» Information provided:

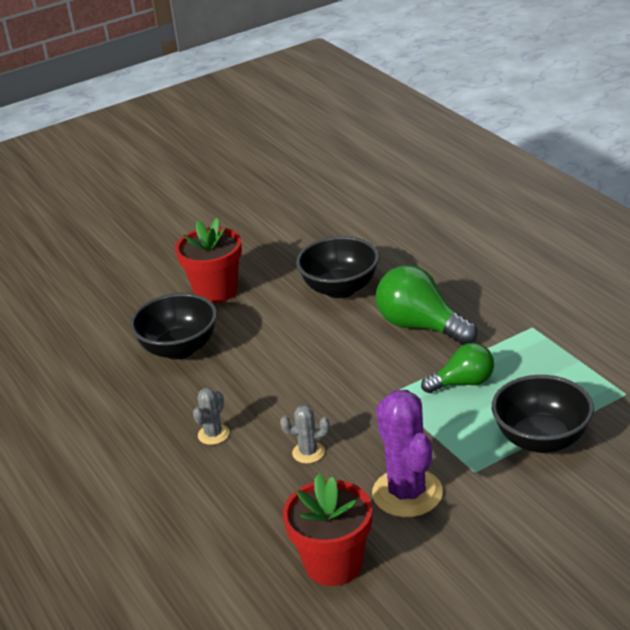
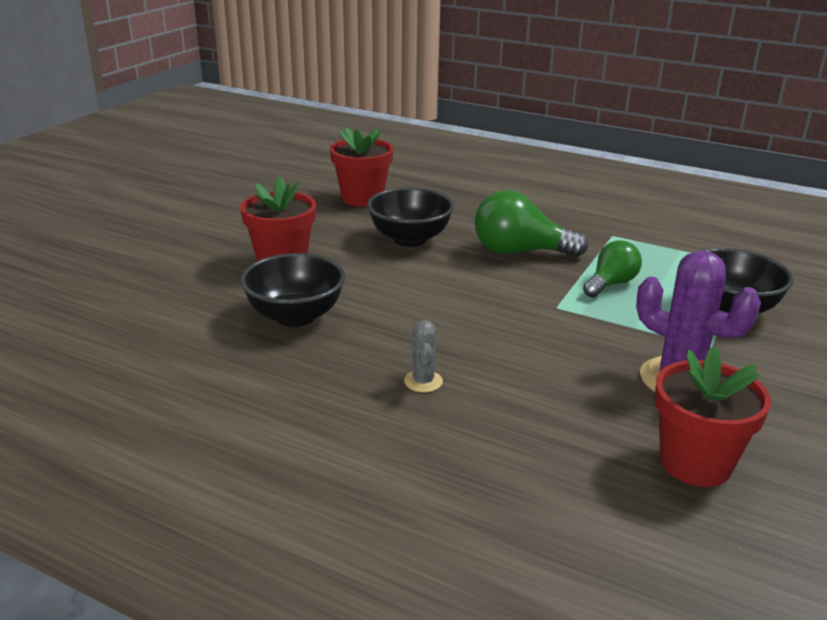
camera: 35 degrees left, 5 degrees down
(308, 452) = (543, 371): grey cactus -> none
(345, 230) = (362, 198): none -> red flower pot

...

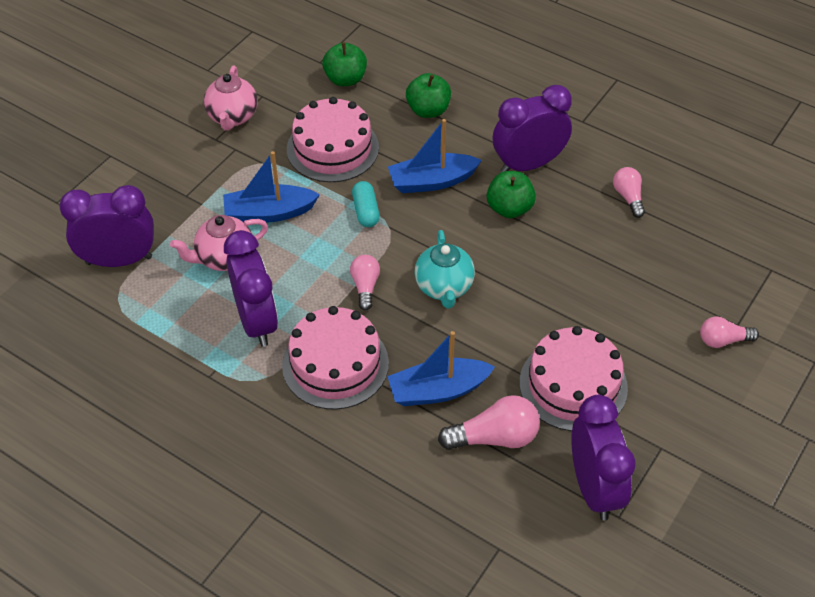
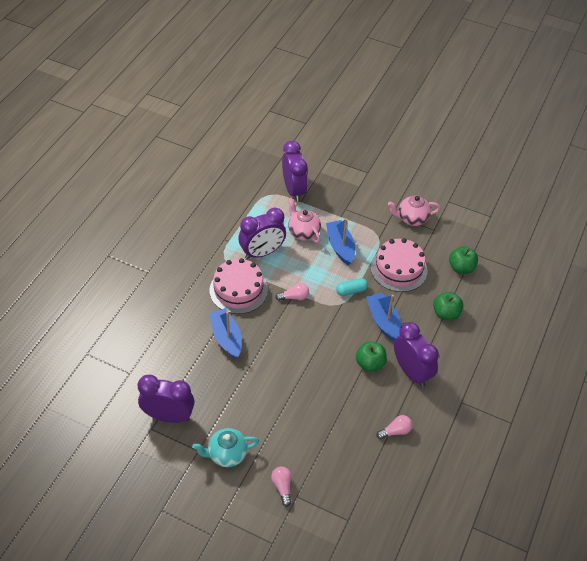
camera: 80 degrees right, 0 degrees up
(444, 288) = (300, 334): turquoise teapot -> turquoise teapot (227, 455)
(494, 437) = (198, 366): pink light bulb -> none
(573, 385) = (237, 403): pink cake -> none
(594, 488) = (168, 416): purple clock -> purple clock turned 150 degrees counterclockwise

---

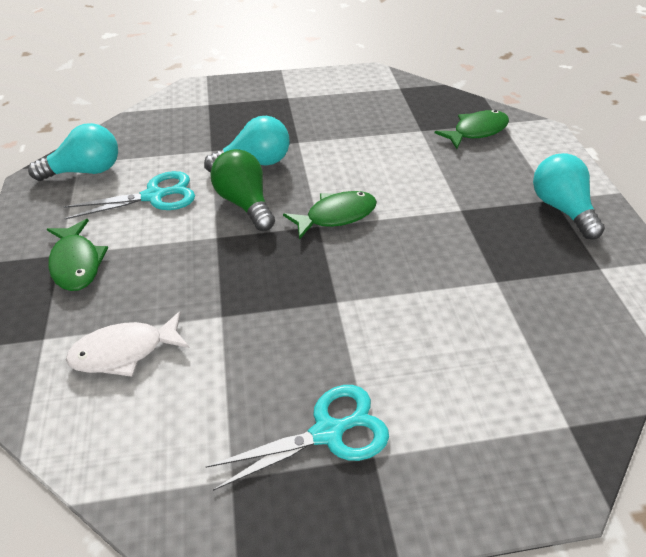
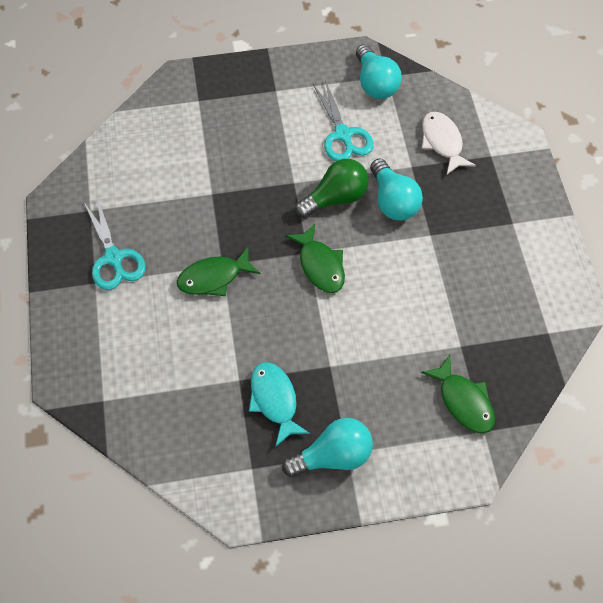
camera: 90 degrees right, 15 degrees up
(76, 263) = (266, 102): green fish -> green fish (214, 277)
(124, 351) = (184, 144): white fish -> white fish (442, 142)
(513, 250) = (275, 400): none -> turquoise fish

» Exercise description: Output exactly one stretch of the listing: from the line containing "(494, 437) = (198, 366): pink" through the line containing "(594, 488) = (168, 416): purple", both end lines included.

» Written response:
(494, 437) = (198, 366): pink light bulb -> none
(573, 385) = (237, 403): pink cake -> none
(594, 488) = (168, 416): purple clock -> purple clock turned 150 degrees counterclockwise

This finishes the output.